*What to work on*
Pictures are to be left out, and every entry repeated exactly.

*** Block opens ***

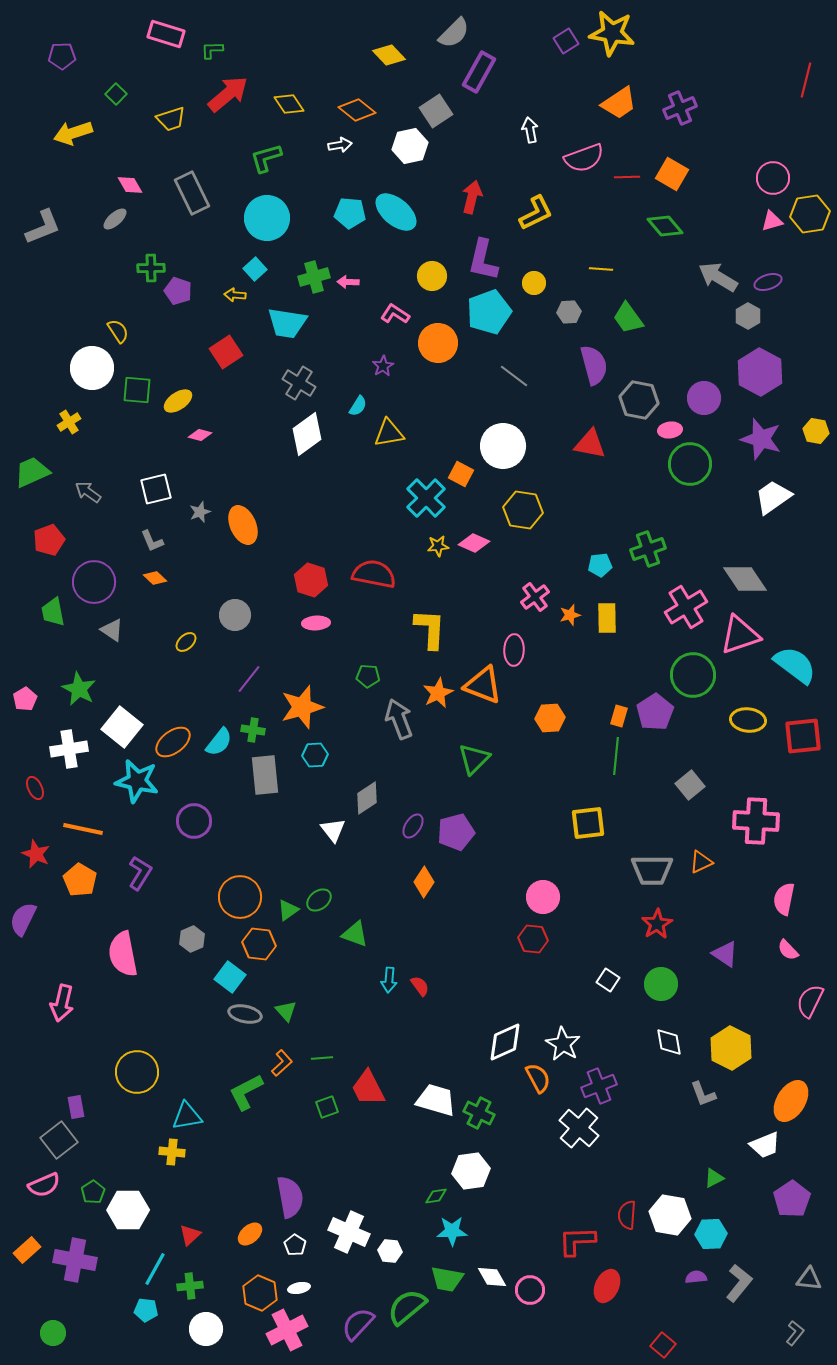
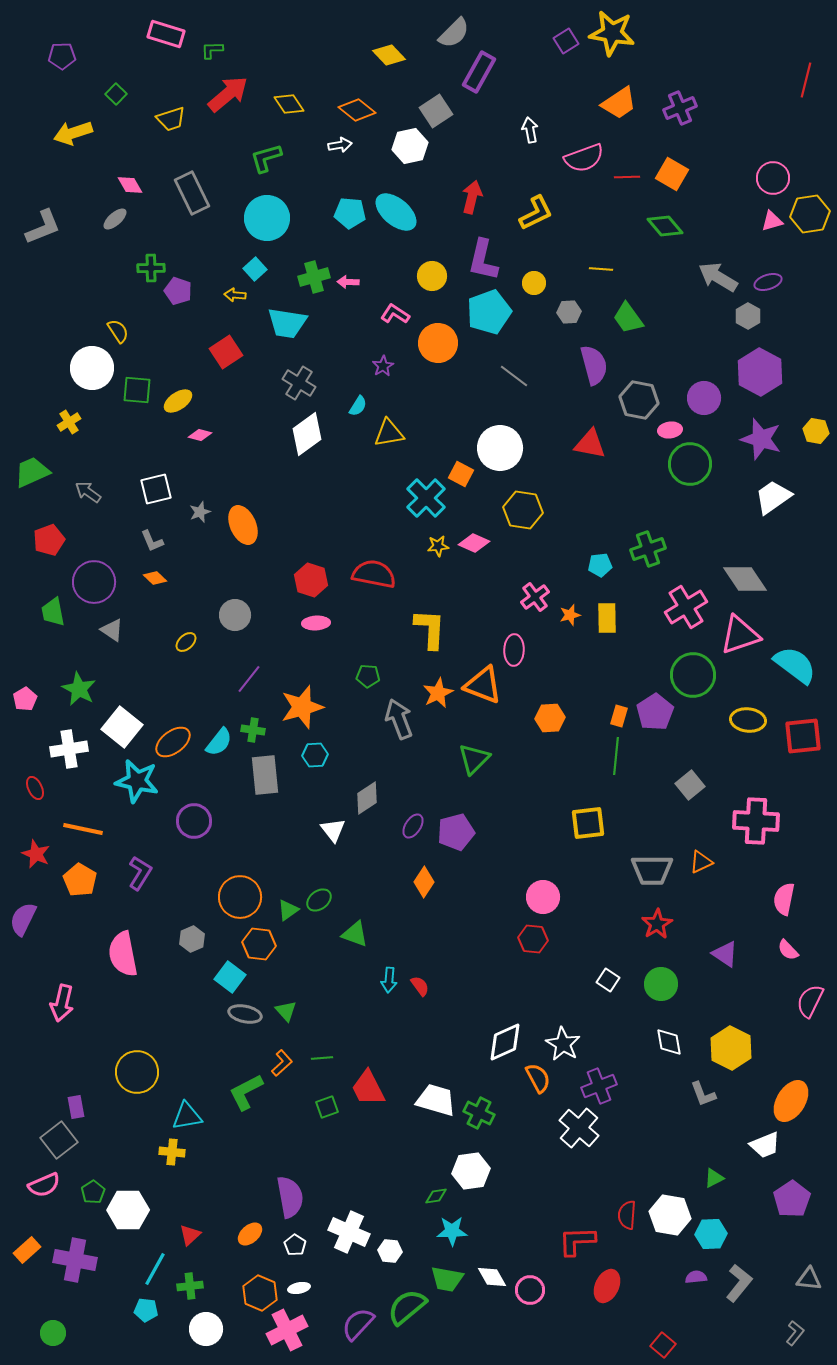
white circle at (503, 446): moved 3 px left, 2 px down
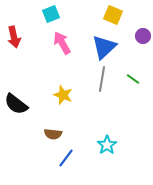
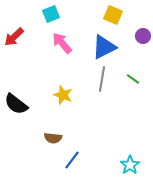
red arrow: rotated 60 degrees clockwise
pink arrow: rotated 10 degrees counterclockwise
blue triangle: rotated 16 degrees clockwise
brown semicircle: moved 4 px down
cyan star: moved 23 px right, 20 px down
blue line: moved 6 px right, 2 px down
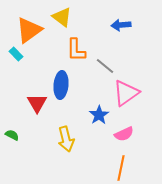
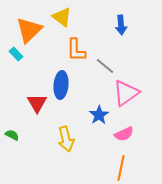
blue arrow: rotated 90 degrees counterclockwise
orange triangle: rotated 8 degrees counterclockwise
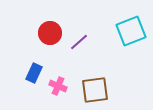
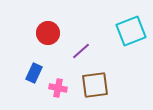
red circle: moved 2 px left
purple line: moved 2 px right, 9 px down
pink cross: moved 2 px down; rotated 12 degrees counterclockwise
brown square: moved 5 px up
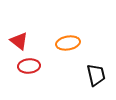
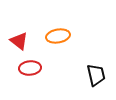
orange ellipse: moved 10 px left, 7 px up
red ellipse: moved 1 px right, 2 px down
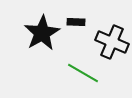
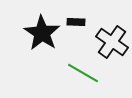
black star: rotated 9 degrees counterclockwise
black cross: rotated 12 degrees clockwise
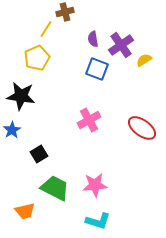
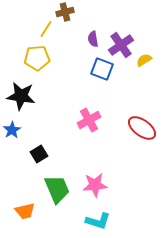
yellow pentagon: rotated 20 degrees clockwise
blue square: moved 5 px right
green trapezoid: moved 2 px right, 1 px down; rotated 40 degrees clockwise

*** Block closes ***

*Reply*
white circle at (503, 446): moved 3 px left, 2 px down
red arrow: rotated 60 degrees clockwise
pink arrow: rotated 10 degrees counterclockwise
blue triangle: rotated 16 degrees clockwise
brown semicircle: moved 4 px down
cyan star: moved 23 px right, 20 px down
blue line: moved 6 px right, 2 px down
blue arrow: rotated 90 degrees counterclockwise
orange triangle: rotated 8 degrees counterclockwise
red circle: moved 2 px left
purple line: moved 2 px right, 9 px down
pink cross: moved 2 px down; rotated 12 degrees counterclockwise
brown square: moved 5 px up
orange ellipse: moved 10 px left, 7 px up
red ellipse: moved 1 px right, 2 px down
black star: rotated 9 degrees counterclockwise
black cross: rotated 12 degrees clockwise
yellow pentagon: rotated 20 degrees clockwise
blue square: moved 5 px right
green trapezoid: moved 2 px right, 1 px down; rotated 40 degrees clockwise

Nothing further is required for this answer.